Among the entries below, how many lines have the string "none" in them? Only the number should be given.

(Extracted records)
*** Begin section ***
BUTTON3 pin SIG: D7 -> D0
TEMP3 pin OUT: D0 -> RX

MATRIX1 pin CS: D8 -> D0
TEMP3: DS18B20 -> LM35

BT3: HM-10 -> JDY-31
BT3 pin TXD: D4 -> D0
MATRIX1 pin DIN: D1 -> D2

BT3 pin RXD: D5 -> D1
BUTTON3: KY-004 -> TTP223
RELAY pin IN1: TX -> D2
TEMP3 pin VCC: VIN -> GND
*** End section ***
*** Begin section ***
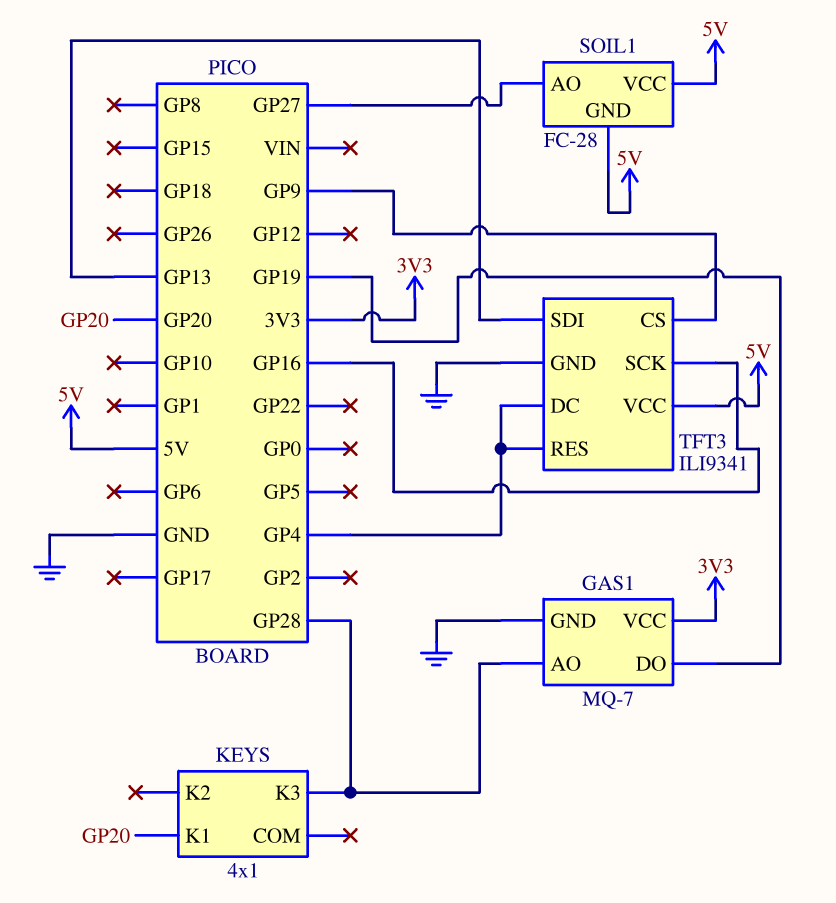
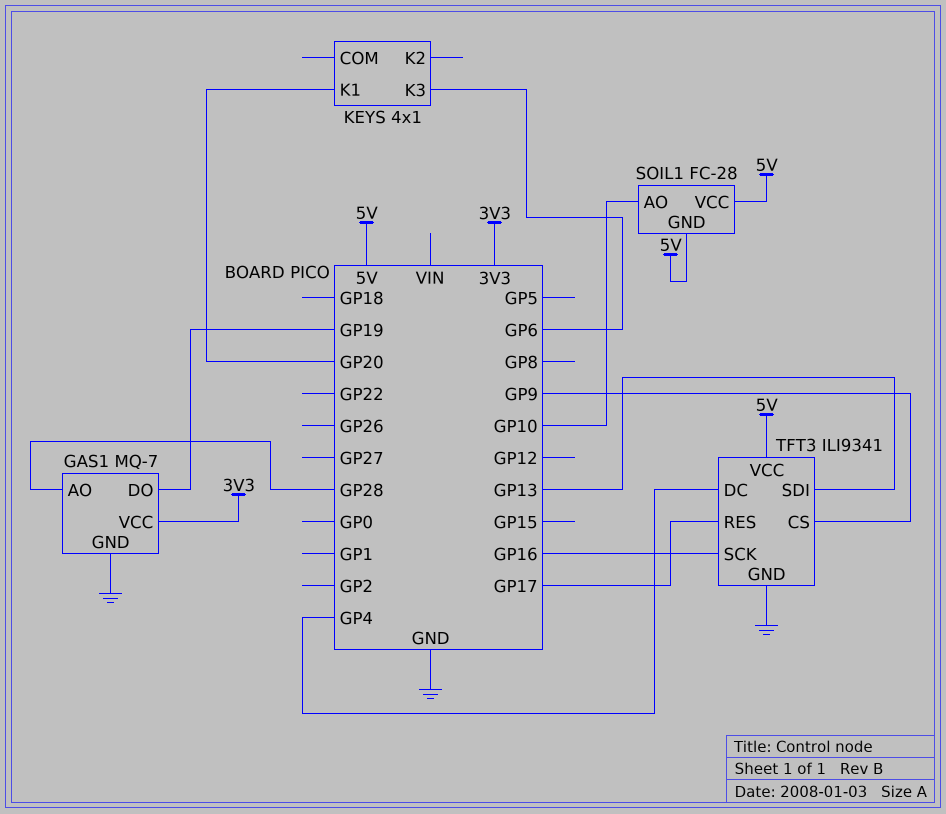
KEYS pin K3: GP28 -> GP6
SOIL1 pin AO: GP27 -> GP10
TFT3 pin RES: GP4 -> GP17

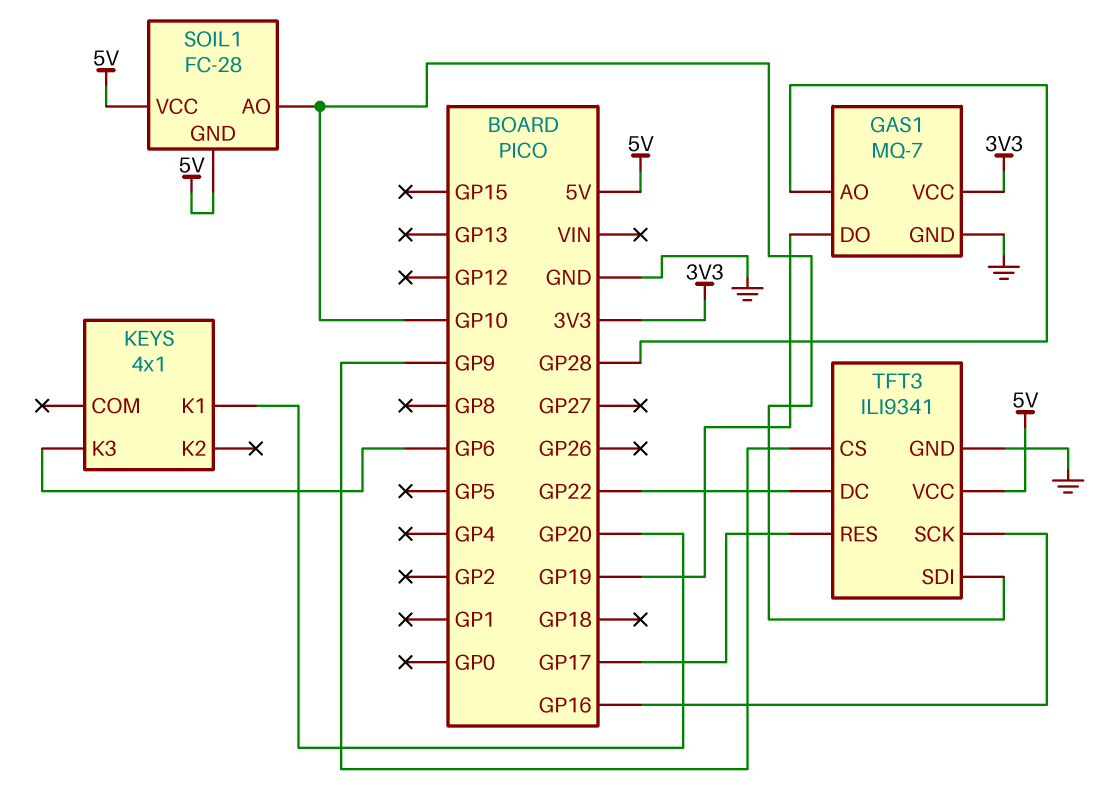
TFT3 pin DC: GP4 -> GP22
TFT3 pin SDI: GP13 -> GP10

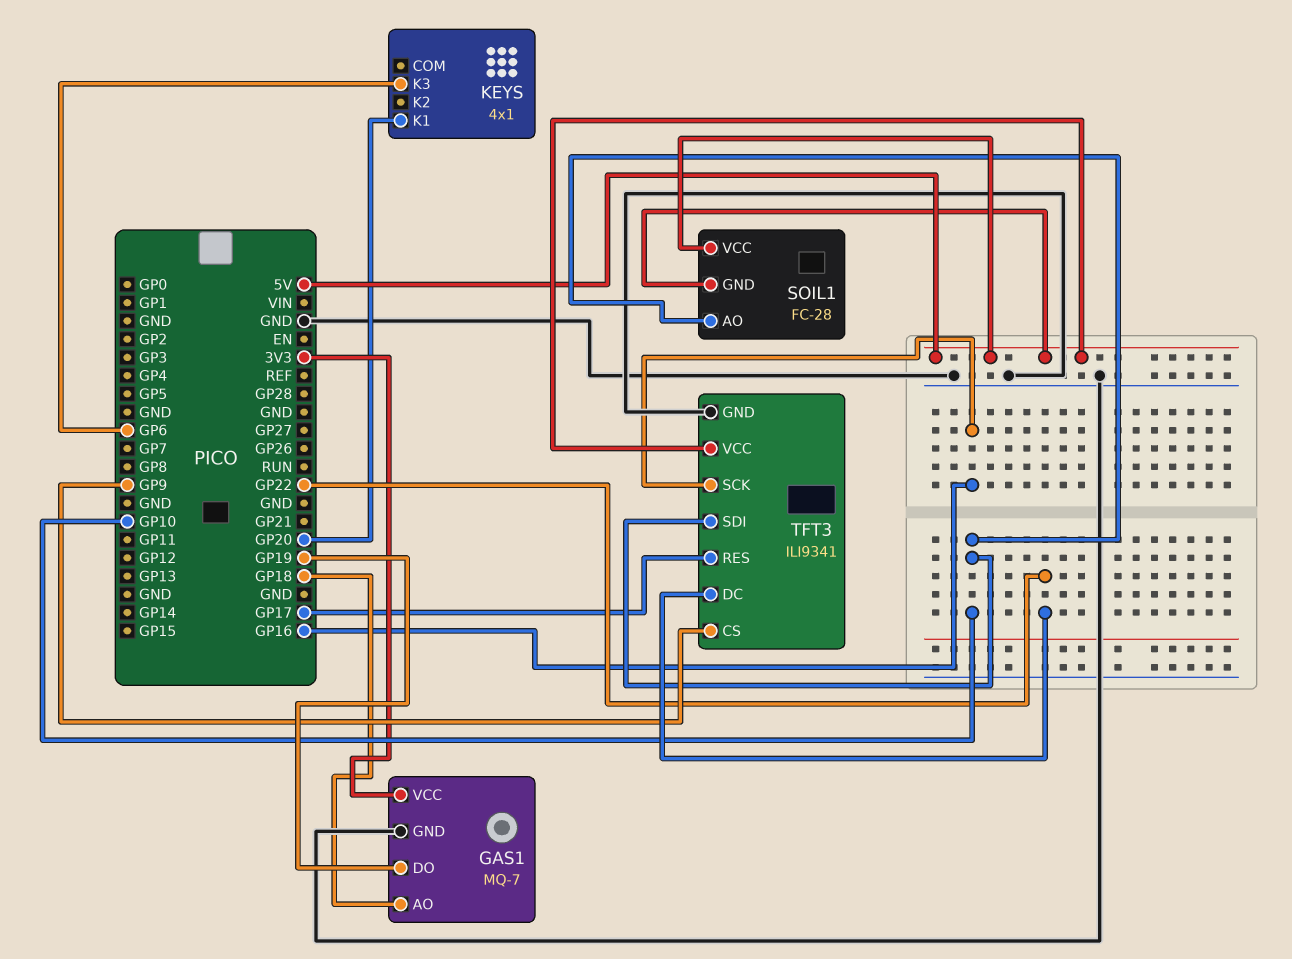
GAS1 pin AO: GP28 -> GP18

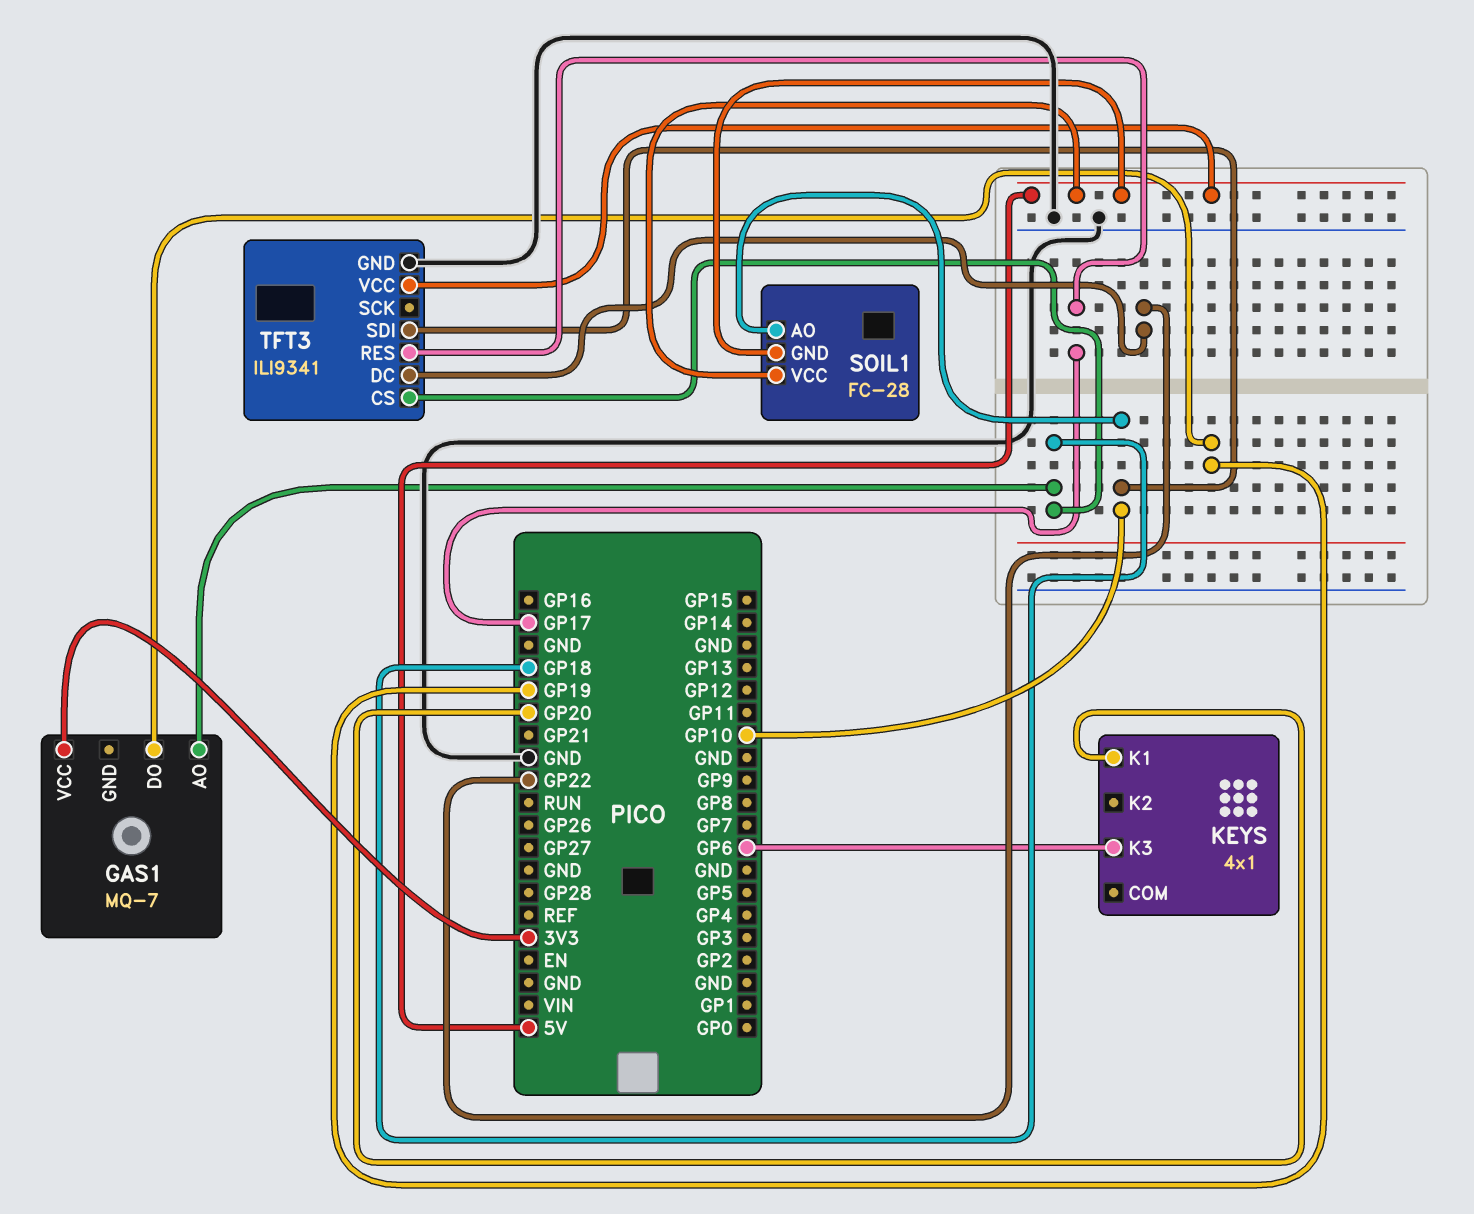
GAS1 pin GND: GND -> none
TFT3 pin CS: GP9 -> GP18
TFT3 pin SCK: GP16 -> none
*** End section ***
*** Begin section ***
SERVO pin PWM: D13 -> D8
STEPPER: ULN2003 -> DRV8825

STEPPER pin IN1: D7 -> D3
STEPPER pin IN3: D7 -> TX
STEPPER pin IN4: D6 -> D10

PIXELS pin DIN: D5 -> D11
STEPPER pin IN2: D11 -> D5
*** End section ***
» **Reply**:
2